What to do: In the entries below, find each line with the word "green" and return it.
------------------------------
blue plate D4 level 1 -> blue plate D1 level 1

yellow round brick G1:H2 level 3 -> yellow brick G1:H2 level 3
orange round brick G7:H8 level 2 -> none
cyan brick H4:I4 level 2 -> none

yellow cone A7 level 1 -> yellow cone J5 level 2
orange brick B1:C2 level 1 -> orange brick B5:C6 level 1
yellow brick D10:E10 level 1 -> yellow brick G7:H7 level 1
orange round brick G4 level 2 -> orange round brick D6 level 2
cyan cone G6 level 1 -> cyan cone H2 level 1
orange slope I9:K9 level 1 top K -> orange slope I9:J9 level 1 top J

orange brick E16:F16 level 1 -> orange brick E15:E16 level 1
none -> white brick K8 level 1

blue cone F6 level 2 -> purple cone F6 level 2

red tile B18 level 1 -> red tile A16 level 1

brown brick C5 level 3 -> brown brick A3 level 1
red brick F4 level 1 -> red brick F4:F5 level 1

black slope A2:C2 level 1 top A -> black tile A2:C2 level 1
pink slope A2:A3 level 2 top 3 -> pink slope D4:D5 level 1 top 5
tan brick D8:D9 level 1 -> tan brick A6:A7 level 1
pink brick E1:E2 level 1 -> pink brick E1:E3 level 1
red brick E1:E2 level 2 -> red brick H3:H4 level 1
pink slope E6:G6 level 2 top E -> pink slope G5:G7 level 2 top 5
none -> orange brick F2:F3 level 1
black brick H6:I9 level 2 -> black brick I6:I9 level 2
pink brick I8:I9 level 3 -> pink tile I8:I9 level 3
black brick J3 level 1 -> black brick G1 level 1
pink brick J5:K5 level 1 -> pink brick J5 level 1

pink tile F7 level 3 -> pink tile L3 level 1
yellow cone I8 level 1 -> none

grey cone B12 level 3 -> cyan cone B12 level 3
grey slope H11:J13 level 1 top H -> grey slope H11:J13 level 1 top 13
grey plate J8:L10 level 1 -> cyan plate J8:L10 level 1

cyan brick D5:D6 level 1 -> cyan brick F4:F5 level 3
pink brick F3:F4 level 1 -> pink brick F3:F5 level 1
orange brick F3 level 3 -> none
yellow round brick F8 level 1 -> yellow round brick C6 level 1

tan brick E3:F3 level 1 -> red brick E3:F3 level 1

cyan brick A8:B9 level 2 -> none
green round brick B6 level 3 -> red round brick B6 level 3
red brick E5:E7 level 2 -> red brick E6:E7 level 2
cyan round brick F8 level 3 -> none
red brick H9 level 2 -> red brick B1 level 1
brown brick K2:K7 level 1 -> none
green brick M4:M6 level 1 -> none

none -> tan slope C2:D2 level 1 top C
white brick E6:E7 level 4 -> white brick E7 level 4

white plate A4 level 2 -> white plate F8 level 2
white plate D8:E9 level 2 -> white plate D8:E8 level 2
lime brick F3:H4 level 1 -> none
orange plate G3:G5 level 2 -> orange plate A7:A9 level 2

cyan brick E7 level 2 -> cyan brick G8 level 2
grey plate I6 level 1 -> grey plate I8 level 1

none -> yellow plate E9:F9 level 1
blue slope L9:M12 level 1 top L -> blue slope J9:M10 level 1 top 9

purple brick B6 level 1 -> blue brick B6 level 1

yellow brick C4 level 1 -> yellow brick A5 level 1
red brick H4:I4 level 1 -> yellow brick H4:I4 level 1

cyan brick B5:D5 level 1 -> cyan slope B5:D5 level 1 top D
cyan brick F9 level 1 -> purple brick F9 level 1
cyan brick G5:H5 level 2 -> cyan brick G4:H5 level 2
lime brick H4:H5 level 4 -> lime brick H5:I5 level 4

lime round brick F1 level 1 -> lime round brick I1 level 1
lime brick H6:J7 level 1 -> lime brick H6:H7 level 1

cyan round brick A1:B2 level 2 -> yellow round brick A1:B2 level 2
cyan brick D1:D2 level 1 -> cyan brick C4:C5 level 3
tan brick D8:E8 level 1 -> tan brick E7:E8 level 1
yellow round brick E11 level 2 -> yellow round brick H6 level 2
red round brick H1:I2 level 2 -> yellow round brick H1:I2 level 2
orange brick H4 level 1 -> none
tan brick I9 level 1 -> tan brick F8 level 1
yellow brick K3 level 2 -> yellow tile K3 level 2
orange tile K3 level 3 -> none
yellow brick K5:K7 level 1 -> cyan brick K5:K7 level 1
------------------------------
Exercise answer:
green round brick B6 level 3 -> red round brick B6 level 3
green brick M4:M6 level 1 -> none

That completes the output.